§ Task description
When you write out the records, keep every word exact and drop the pictures.

§ Provided records

==================================================

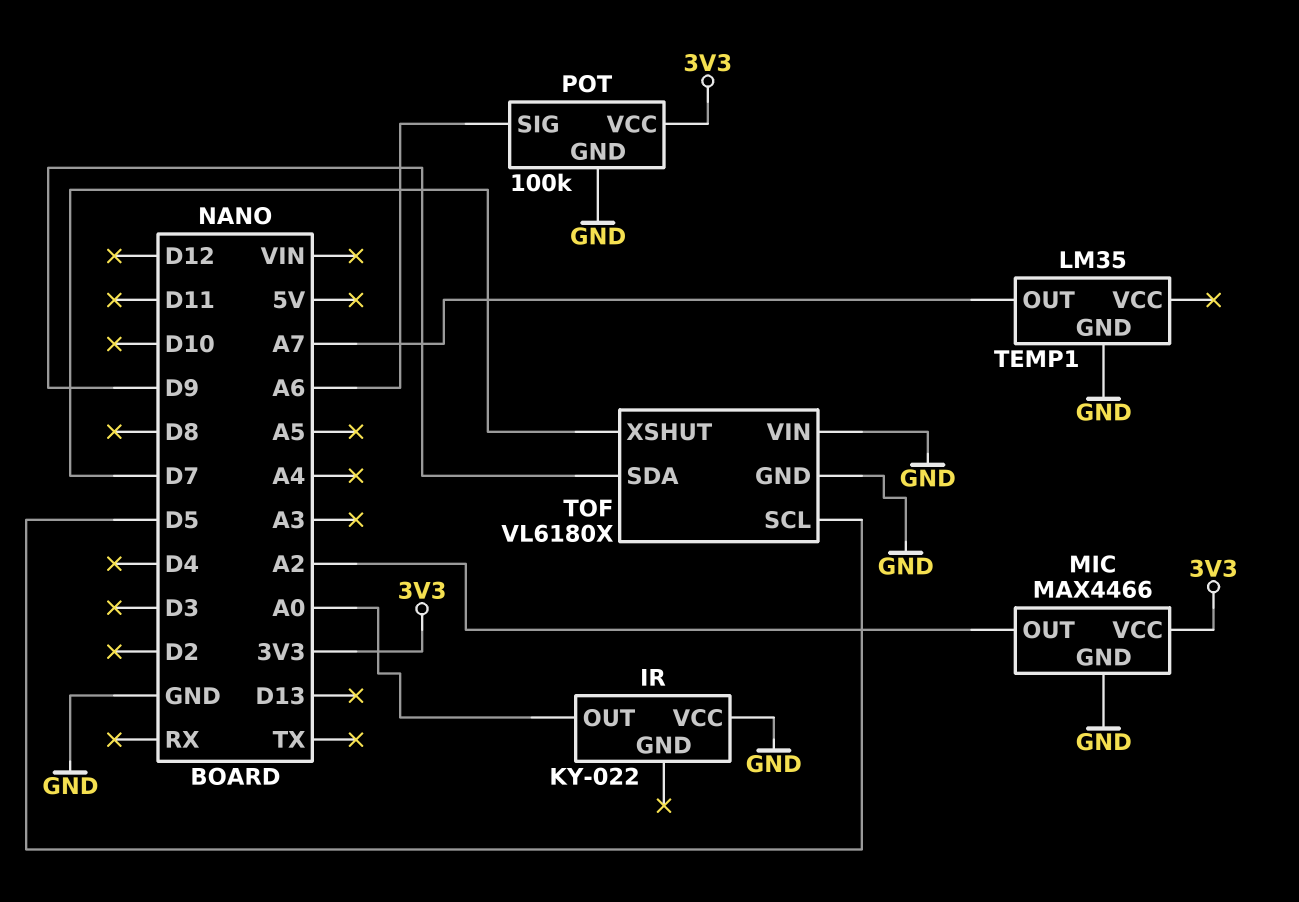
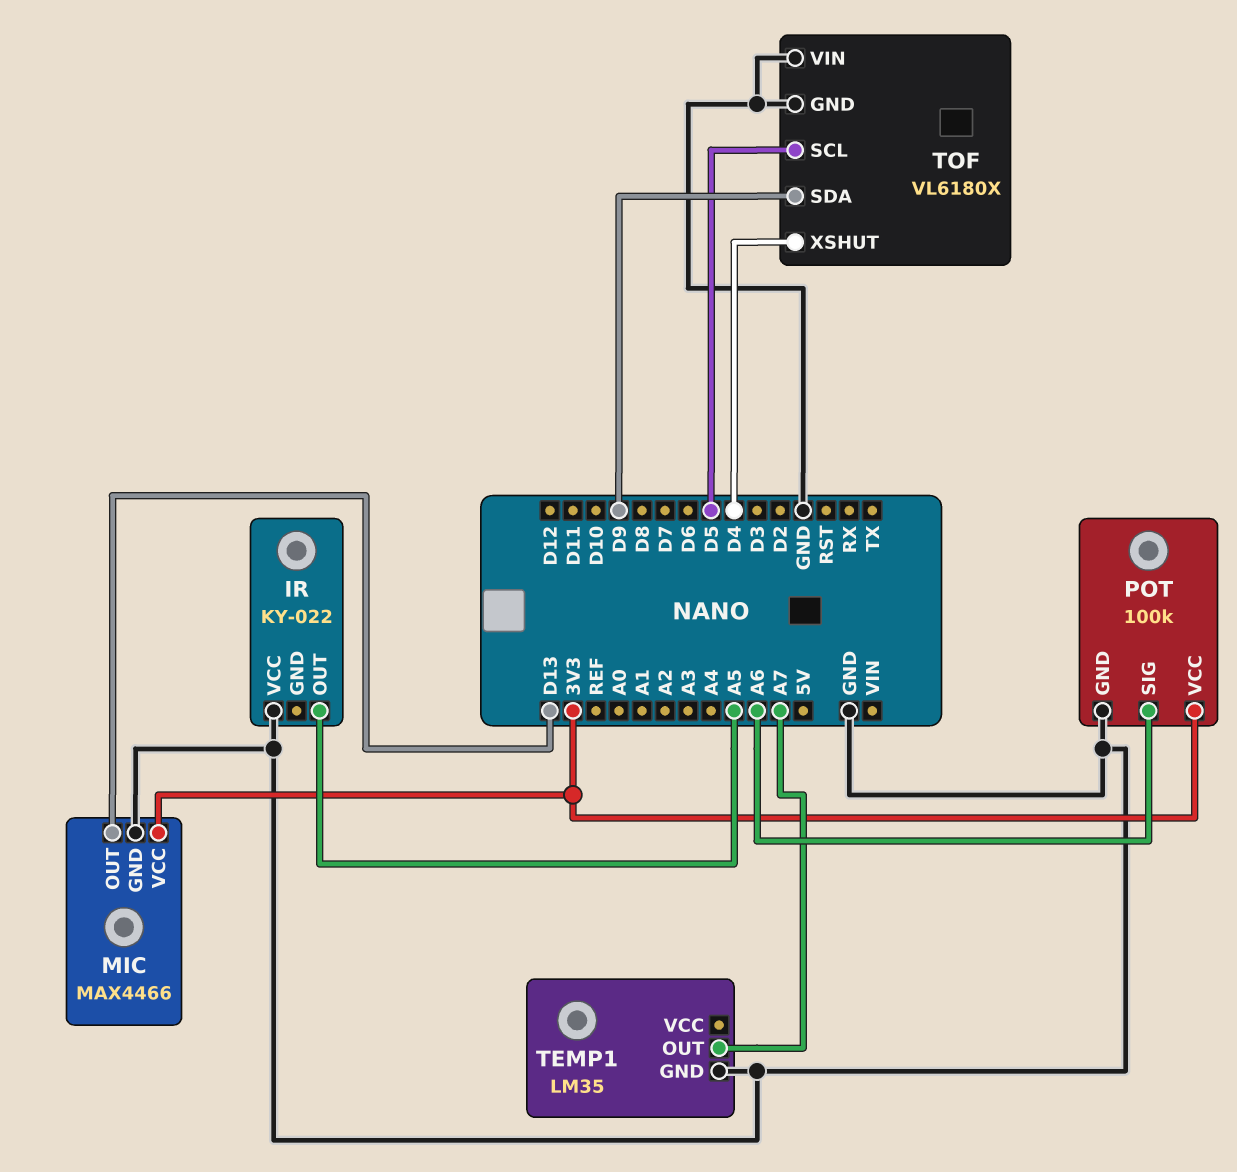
IR pin OUT: A0 -> A5
MIC pin OUT: A2 -> D13
TOF pin XSHUT: D7 -> D4

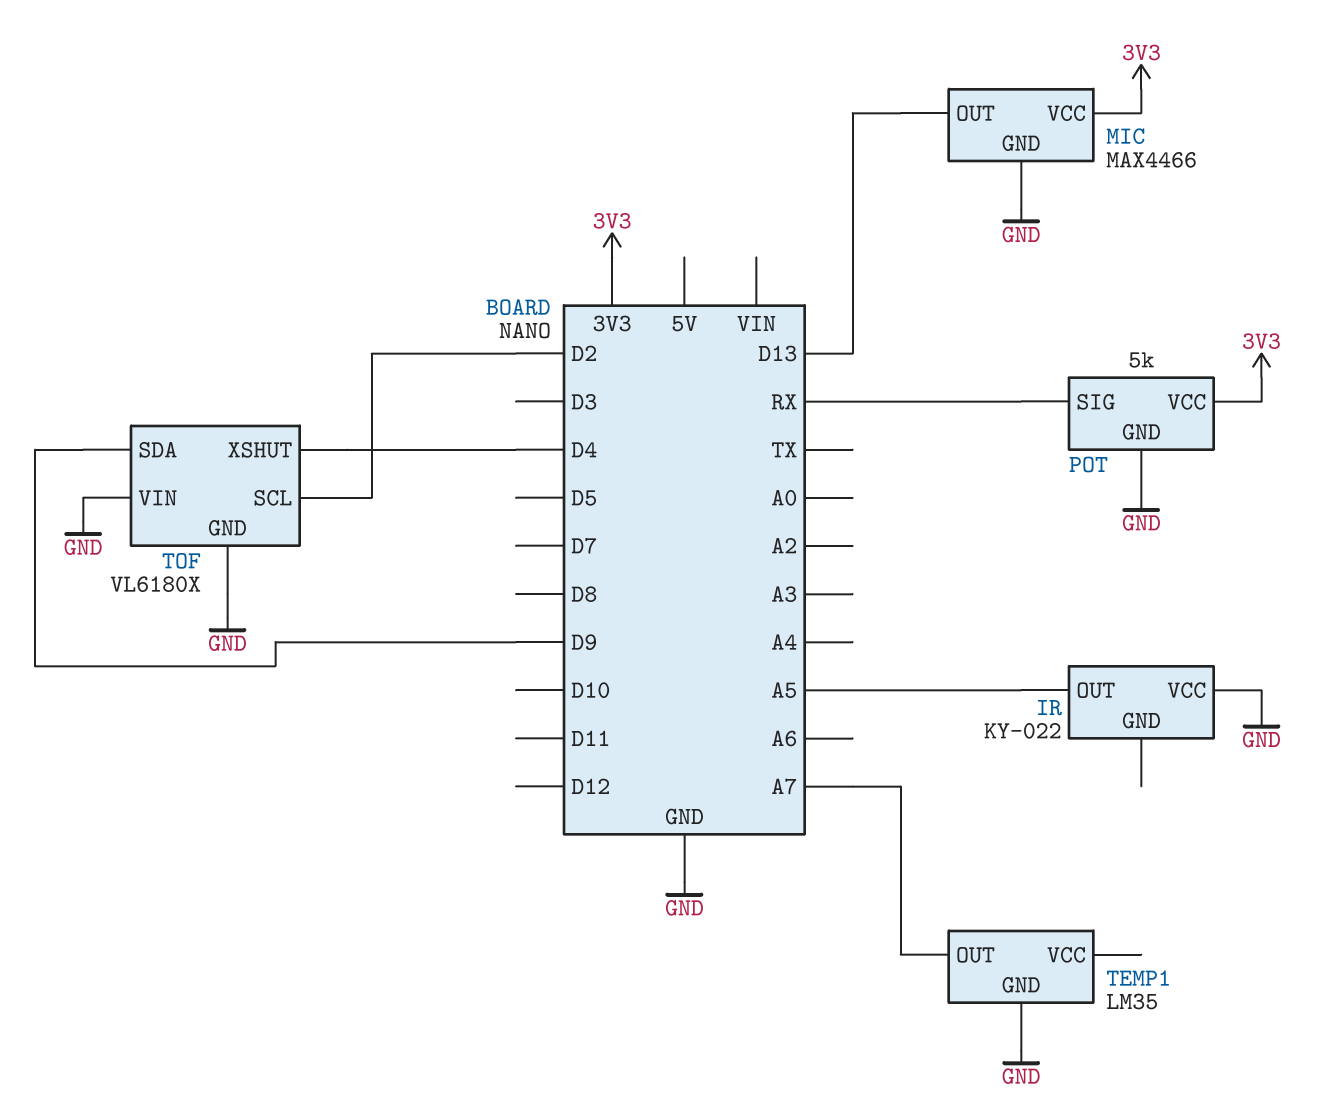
POT: 100k -> 5k
POT pin SIG: A6 -> RX
TOF pin SCL: D5 -> D2

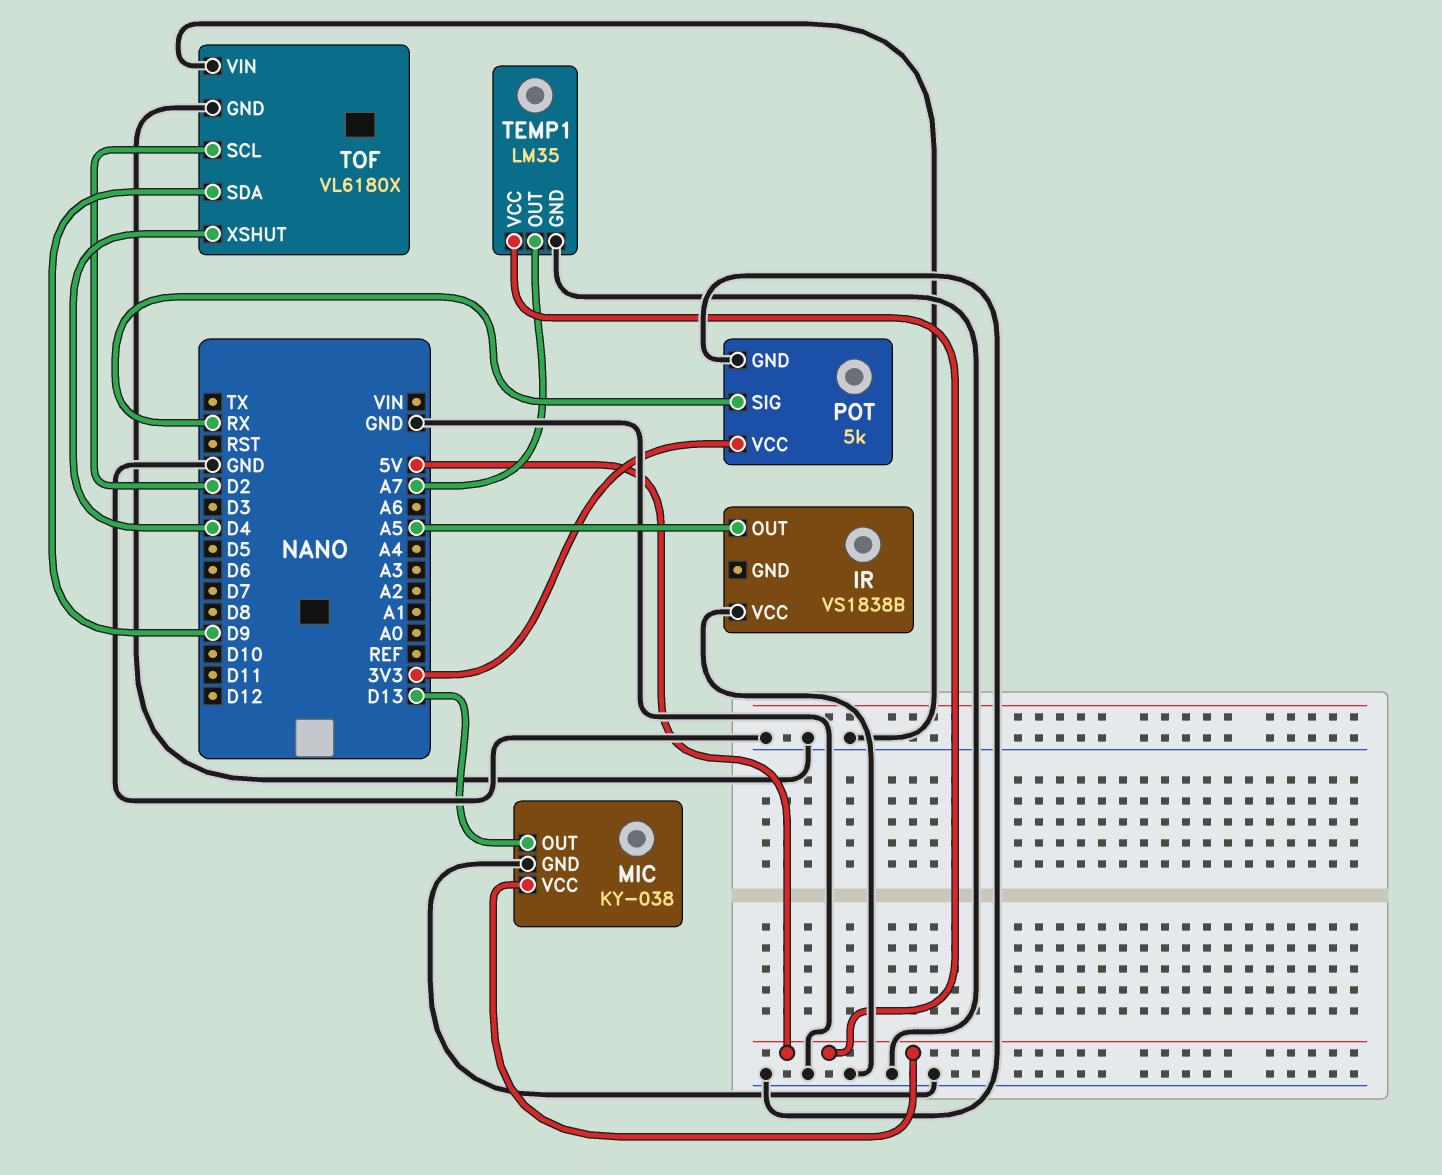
IR: KY-022 -> VS1838B
MIC: MAX4466 -> KY-038
MIC pin VCC: 3V3 -> 5V
TEMP1 pin VCC: none -> 5V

==================================================

§ Exercise output
IR pin OUT: A0 -> A5
MIC pin OUT: A2 -> D13
TOF pin XSHUT: D7 -> D4

POT: 100k -> 5k
POT pin SIG: A6 -> RX
TOF pin SCL: D5 -> D2

IR: KY-022 -> VS1838B
MIC: MAX4466 -> KY-038
MIC pin VCC: 3V3 -> 5V
TEMP1 pin VCC: none -> 5V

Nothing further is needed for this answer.